Problem description |
Within the material below, how many lines include the word "eraser"? Only the number should be given.

Source data |

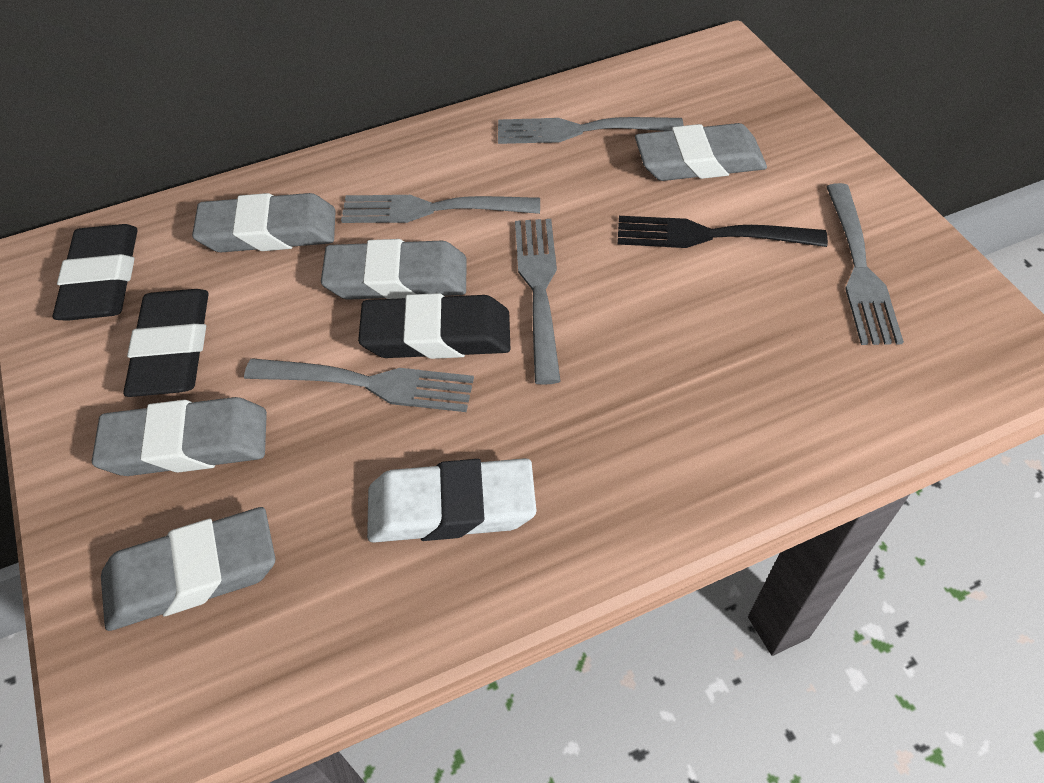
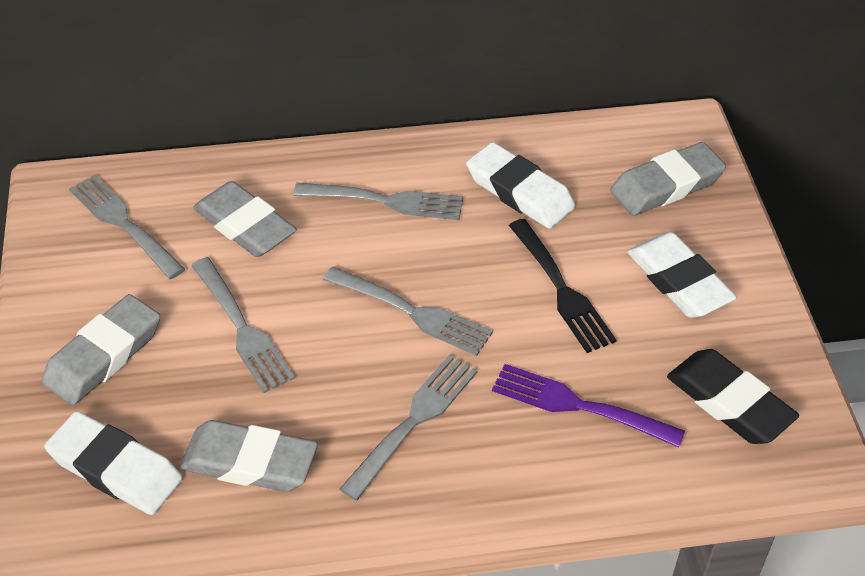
black eraser: 3 -> 1
grey eraser: 5 -> 4
purple fork: 0 -> 1
white eraser: 1 -> 3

Task solution |
3